Instructions to follow = The line containing "C2: 47nF (+5V, GND) -> 68nF (+5V, GND)" marks the end: quote every line from the start of the records below through it, word for word.

Entries provided =
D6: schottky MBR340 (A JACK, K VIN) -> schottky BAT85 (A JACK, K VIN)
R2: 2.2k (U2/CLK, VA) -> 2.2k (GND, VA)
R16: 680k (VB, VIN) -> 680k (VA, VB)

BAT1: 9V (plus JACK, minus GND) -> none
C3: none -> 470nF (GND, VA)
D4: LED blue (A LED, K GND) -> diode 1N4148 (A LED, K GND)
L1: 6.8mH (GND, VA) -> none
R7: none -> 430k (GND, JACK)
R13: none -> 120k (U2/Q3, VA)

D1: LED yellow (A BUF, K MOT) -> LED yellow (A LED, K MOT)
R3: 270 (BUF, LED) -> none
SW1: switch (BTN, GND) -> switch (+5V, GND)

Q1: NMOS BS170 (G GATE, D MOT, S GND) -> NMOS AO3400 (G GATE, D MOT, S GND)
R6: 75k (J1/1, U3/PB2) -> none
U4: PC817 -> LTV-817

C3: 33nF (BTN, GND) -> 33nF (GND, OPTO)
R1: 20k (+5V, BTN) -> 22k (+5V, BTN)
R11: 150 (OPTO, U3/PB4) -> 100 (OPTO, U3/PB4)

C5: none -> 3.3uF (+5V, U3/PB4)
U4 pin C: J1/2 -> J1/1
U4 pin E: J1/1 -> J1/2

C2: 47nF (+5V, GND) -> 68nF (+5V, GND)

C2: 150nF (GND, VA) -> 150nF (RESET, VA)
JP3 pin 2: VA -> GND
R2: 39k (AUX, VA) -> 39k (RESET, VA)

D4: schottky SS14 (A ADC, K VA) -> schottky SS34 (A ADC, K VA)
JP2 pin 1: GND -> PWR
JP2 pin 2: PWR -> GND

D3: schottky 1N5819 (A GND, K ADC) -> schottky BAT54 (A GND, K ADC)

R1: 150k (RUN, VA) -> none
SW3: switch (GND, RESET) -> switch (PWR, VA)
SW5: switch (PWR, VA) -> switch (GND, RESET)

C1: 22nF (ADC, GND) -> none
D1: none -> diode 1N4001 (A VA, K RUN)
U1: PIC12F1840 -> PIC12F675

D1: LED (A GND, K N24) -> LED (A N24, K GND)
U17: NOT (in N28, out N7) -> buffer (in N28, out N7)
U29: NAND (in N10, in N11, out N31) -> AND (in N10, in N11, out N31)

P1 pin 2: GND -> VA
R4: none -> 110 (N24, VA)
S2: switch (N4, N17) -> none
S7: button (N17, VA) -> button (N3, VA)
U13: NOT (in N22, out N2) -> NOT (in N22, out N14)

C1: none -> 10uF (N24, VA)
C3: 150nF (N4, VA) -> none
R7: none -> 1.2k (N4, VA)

Final answer =
D6: schottky MBR340 (A JACK, K VIN) -> schottky BAT85 (A JACK, K VIN)
R2: 2.2k (U2/CLK, VA) -> 2.2k (GND, VA)
R16: 680k (VB, VIN) -> 680k (VA, VB)

BAT1: 9V (plus JACK, minus GND) -> none
C3: none -> 470nF (GND, VA)
D4: LED blue (A LED, K GND) -> diode 1N4148 (A LED, K GND)
L1: 6.8mH (GND, VA) -> none
R7: none -> 430k (GND, JACK)
R13: none -> 120k (U2/Q3, VA)

D1: LED yellow (A BUF, K MOT) -> LED yellow (A LED, K MOT)
R3: 270 (BUF, LED) -> none
SW1: switch (BTN, GND) -> switch (+5V, GND)

Q1: NMOS BS170 (G GATE, D MOT, S GND) -> NMOS AO3400 (G GATE, D MOT, S GND)
R6: 75k (J1/1, U3/PB2) -> none
U4: PC817 -> LTV-817

C3: 33nF (BTN, GND) -> 33nF (GND, OPTO)
R1: 20k (+5V, BTN) -> 22k (+5V, BTN)
R11: 150 (OPTO, U3/PB4) -> 100 (OPTO, U3/PB4)

C5: none -> 3.3uF (+5V, U3/PB4)
U4 pin C: J1/2 -> J1/1
U4 pin E: J1/1 -> J1/2

C2: 47nF (+5V, GND) -> 68nF (+5V, GND)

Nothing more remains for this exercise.